:: Prompt ::
Output, as a JSON list of strings with one string per line and blank lines omitted, the stretch of the listing from the line containing "233: (184, 325)" through the end of the listing, both ends included. Leave out any picture markers.

:: Record extracts ::
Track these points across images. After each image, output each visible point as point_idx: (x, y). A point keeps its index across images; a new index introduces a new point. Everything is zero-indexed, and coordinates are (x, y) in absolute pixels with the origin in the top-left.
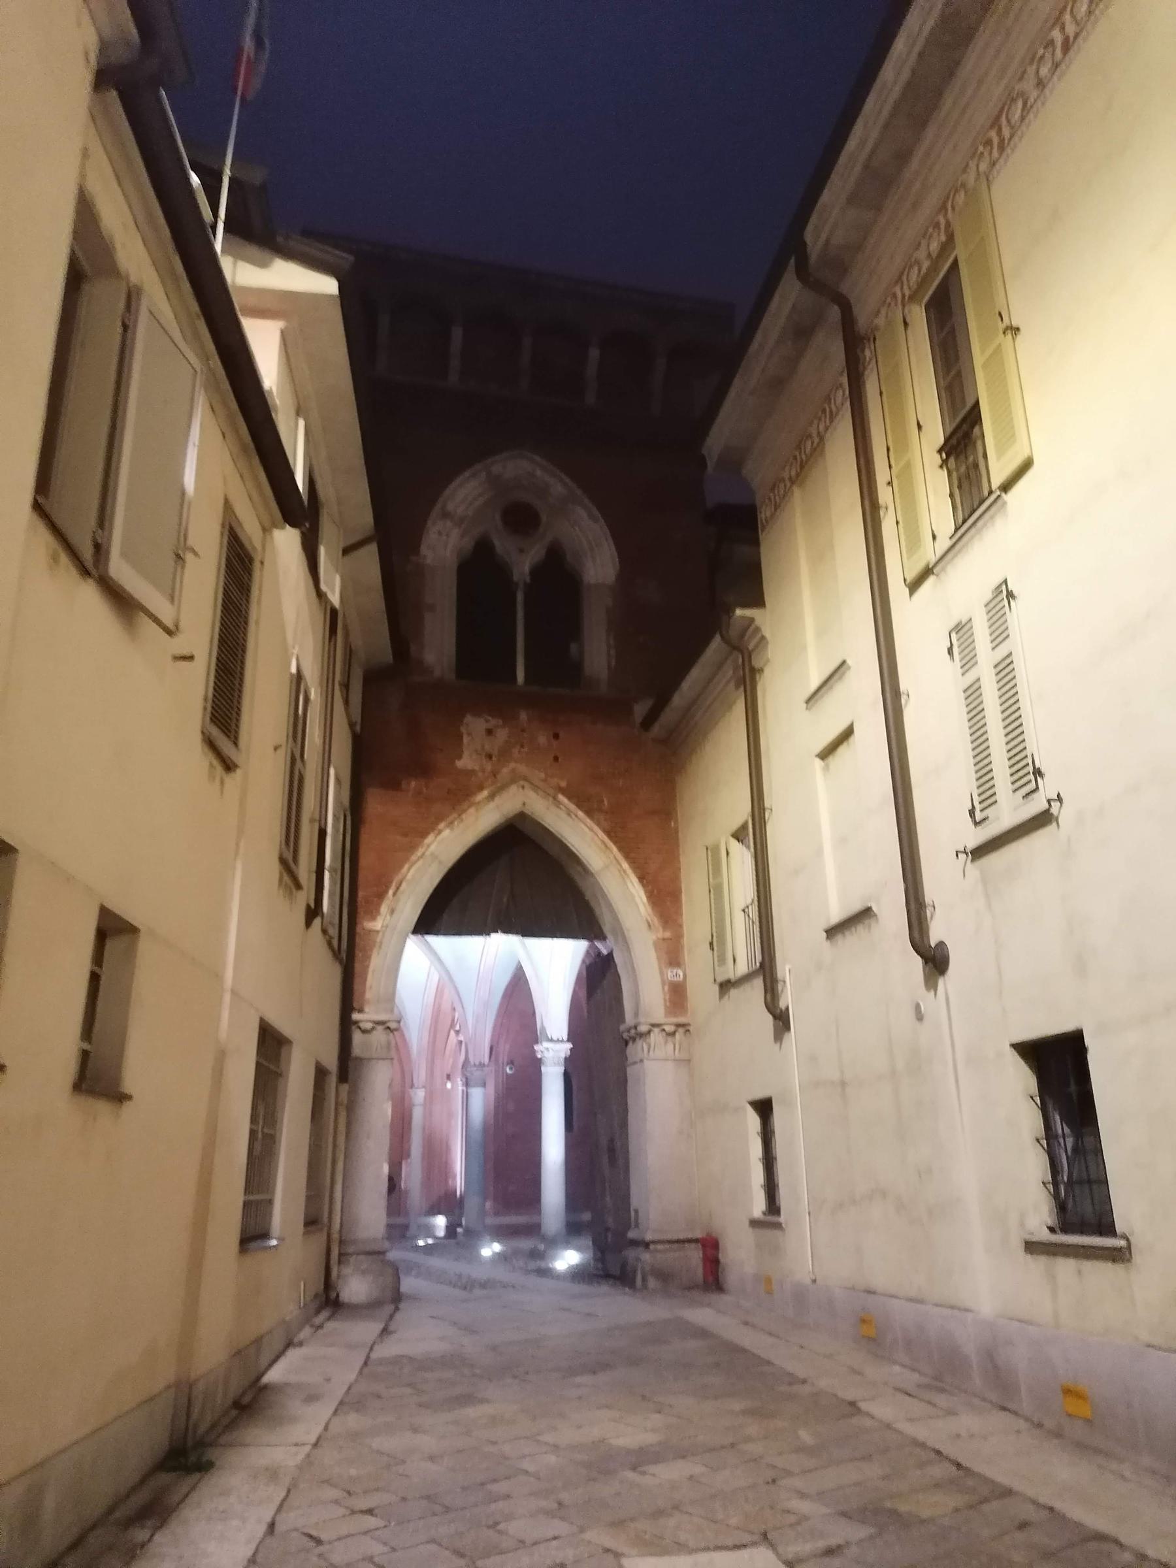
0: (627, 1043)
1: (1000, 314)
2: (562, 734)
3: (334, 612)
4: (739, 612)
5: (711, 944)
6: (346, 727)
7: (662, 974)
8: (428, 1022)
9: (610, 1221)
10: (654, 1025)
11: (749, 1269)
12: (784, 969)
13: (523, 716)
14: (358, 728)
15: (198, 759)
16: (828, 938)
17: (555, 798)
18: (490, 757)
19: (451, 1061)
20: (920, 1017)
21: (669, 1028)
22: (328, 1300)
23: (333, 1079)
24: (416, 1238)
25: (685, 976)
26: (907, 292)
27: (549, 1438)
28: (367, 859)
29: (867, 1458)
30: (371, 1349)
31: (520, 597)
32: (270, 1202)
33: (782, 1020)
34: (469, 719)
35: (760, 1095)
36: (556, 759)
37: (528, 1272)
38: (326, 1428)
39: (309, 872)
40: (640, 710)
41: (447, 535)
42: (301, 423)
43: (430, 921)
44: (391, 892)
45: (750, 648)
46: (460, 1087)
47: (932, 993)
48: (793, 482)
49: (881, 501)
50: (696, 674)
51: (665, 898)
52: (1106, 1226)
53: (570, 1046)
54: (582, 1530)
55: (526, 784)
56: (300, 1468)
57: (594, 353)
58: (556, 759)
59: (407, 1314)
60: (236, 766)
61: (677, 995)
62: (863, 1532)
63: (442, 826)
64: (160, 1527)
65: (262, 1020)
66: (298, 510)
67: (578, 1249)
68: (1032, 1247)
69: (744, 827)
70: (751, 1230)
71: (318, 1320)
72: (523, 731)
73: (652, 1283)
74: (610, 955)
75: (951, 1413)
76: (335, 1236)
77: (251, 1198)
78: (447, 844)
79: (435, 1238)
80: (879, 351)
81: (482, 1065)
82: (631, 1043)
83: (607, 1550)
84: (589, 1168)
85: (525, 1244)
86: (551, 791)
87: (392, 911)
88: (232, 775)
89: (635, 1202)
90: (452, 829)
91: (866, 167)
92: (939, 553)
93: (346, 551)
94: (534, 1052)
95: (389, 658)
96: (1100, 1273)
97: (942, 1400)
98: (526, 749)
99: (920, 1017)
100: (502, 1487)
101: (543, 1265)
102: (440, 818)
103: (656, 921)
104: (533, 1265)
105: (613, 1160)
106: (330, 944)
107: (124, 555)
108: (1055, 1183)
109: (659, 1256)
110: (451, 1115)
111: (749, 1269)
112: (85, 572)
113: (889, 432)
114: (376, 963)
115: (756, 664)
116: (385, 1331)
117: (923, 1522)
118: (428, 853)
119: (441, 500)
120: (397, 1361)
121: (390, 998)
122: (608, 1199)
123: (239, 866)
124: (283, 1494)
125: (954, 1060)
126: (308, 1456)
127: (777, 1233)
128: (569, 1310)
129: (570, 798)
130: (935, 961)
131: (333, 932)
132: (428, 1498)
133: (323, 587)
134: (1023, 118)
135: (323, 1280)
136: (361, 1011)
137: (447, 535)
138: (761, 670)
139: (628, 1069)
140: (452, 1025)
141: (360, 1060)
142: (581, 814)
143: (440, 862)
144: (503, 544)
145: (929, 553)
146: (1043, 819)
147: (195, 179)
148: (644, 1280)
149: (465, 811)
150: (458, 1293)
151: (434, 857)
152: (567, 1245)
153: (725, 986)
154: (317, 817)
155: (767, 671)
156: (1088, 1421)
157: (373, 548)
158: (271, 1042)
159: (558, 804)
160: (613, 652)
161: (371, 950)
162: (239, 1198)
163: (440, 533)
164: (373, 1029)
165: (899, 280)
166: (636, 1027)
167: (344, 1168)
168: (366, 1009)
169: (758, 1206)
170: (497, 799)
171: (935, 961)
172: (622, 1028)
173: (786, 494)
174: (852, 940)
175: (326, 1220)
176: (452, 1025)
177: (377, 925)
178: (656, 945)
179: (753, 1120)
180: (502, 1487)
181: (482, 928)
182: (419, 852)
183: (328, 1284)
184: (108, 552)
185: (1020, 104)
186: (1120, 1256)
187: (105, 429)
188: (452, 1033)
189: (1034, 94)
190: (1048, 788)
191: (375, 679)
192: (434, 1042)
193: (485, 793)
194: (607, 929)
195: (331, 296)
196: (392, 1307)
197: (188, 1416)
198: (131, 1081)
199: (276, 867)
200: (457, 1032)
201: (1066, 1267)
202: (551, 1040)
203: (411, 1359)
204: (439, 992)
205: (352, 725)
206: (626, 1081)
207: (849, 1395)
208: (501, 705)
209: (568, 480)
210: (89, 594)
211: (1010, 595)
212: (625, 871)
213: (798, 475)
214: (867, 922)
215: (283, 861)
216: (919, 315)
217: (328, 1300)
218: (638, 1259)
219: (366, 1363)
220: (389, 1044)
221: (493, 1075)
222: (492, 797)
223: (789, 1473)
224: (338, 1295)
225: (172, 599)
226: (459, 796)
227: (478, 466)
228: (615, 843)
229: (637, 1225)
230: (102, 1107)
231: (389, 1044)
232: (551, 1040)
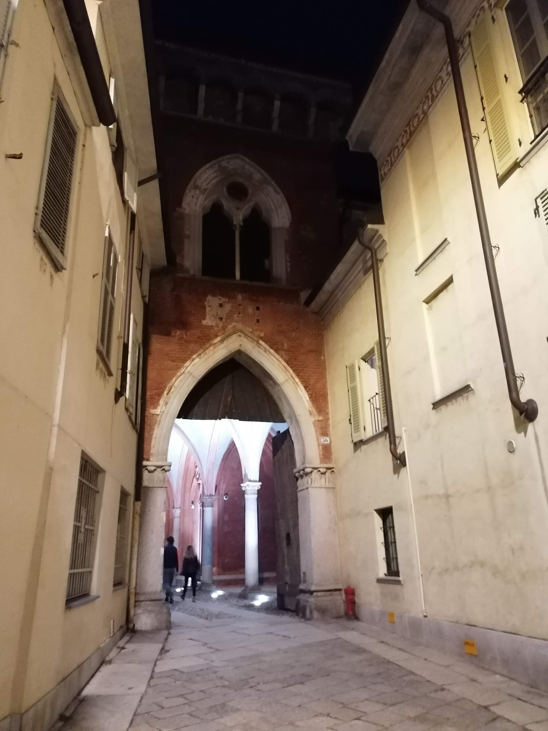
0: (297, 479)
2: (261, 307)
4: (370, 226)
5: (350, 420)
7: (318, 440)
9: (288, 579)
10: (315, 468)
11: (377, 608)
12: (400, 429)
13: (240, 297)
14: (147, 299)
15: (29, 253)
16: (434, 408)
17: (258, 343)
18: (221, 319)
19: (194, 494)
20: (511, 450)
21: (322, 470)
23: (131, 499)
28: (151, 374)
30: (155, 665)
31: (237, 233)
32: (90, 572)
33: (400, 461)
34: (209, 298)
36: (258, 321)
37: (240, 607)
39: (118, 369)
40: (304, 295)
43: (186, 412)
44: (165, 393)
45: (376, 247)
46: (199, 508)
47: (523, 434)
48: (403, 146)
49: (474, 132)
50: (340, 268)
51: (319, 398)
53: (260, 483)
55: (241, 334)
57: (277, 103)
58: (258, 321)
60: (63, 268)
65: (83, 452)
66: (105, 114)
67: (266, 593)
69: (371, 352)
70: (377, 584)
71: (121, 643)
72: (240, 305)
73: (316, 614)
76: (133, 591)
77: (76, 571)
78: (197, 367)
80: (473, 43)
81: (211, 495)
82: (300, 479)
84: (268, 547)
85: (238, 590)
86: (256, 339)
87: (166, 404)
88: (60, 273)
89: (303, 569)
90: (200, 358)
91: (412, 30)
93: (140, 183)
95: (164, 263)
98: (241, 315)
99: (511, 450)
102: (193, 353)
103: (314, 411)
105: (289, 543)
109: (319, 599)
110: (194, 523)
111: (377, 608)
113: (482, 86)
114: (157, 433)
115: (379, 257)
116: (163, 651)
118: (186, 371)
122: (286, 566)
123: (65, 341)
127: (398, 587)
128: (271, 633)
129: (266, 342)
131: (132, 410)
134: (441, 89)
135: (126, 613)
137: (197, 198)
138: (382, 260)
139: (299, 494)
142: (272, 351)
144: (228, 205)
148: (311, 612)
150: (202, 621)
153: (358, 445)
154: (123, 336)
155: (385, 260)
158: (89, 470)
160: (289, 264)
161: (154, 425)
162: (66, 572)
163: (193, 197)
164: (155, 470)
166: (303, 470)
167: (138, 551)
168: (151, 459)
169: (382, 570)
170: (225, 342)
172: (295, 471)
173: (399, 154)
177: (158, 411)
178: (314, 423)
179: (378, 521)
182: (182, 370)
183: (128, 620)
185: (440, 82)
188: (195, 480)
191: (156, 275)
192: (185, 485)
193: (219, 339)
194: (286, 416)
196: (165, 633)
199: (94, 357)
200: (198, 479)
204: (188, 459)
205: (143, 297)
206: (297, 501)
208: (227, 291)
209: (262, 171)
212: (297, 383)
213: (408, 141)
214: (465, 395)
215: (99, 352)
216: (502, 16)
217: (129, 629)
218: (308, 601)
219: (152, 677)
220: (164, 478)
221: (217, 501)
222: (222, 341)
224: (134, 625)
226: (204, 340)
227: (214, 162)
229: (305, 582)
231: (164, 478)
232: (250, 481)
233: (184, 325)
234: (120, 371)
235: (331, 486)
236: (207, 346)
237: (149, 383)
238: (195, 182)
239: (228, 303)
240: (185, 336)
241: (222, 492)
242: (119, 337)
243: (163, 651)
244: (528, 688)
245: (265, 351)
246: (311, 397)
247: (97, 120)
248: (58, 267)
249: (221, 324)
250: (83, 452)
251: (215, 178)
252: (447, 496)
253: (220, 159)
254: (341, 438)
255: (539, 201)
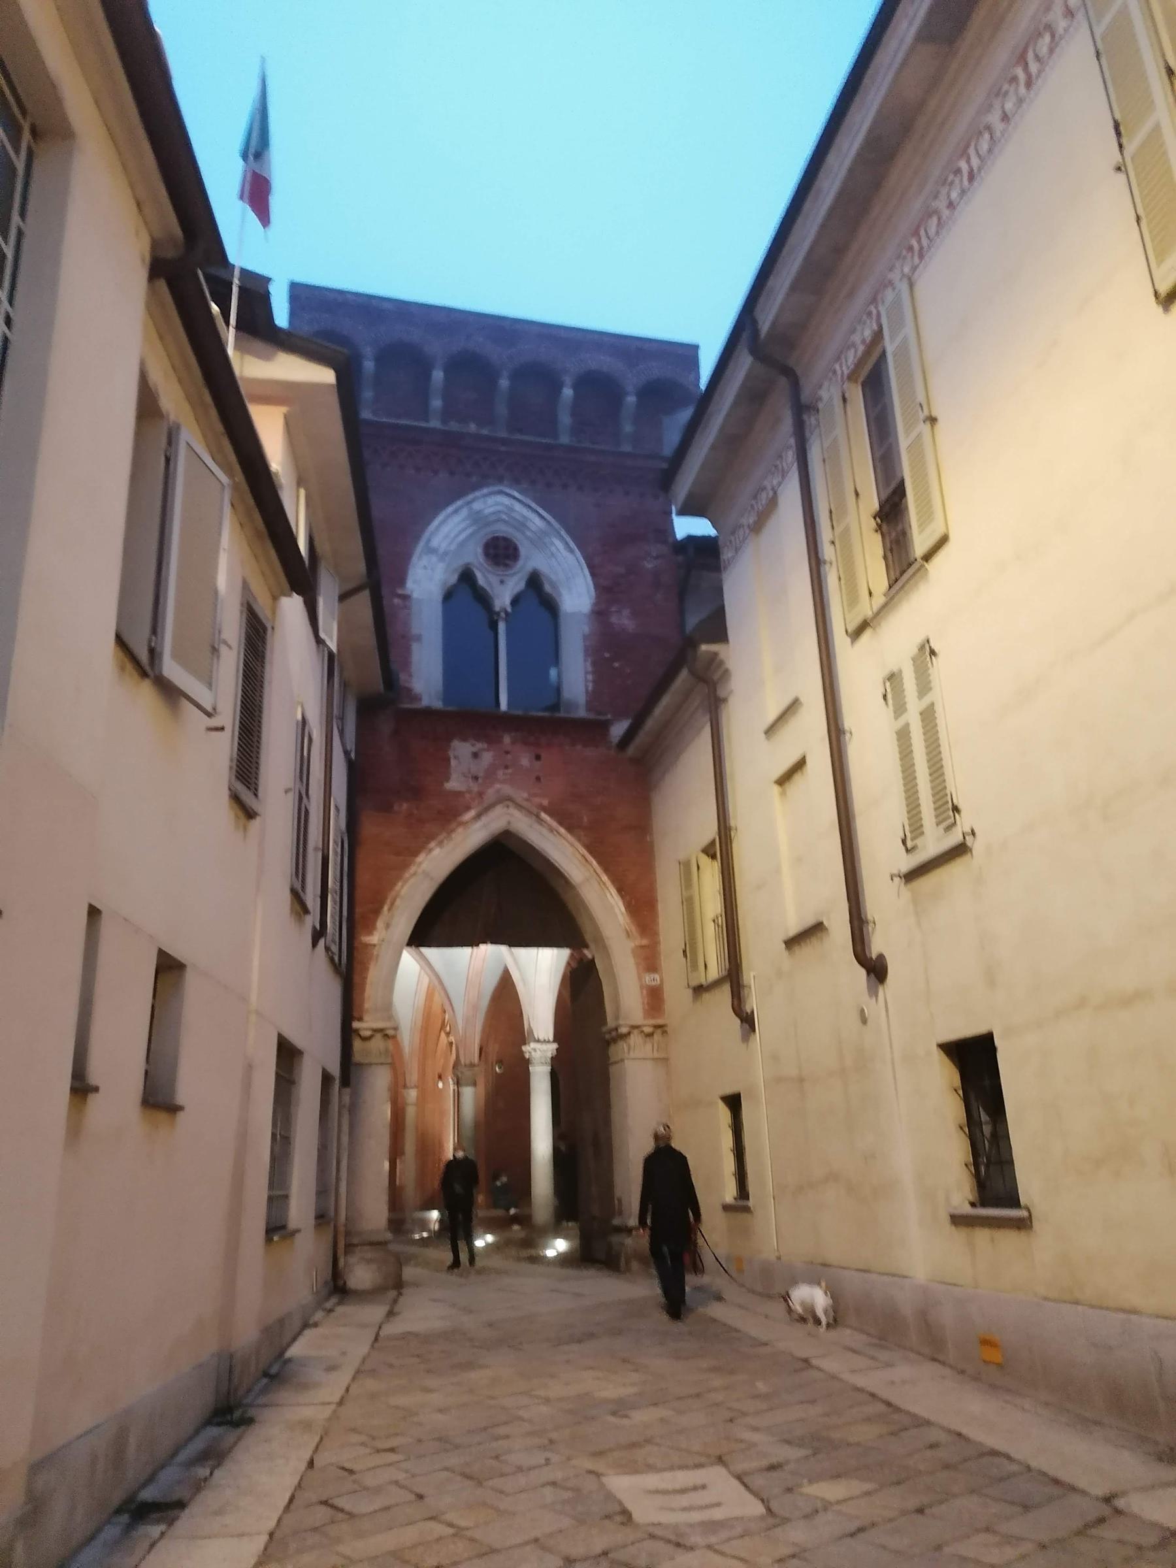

:: Final result ::
[
  "233: (184, 325)",
  "234: (120, 371)",
  "235: (331, 486)",
  "236: (207, 346)",
  "237: (149, 383)",
  "238: (195, 182)",
  "239: (228, 303)",
  "240: (185, 336)",
  "241: (222, 492)",
  "242: (119, 337)",
  "243: (163, 651)",
  "244: (528, 688)",
  "245: (265, 351)",
  "246: (311, 397)",
  "247: (97, 120)",
  "248: (58, 267)",
  "249: (221, 324)",
  "250: (83, 452)",
  "251: (215, 178)",
  "252: (447, 496)",
  "253: (220, 159)",
  "254: (341, 438)",
  "255: (539, 201)"
]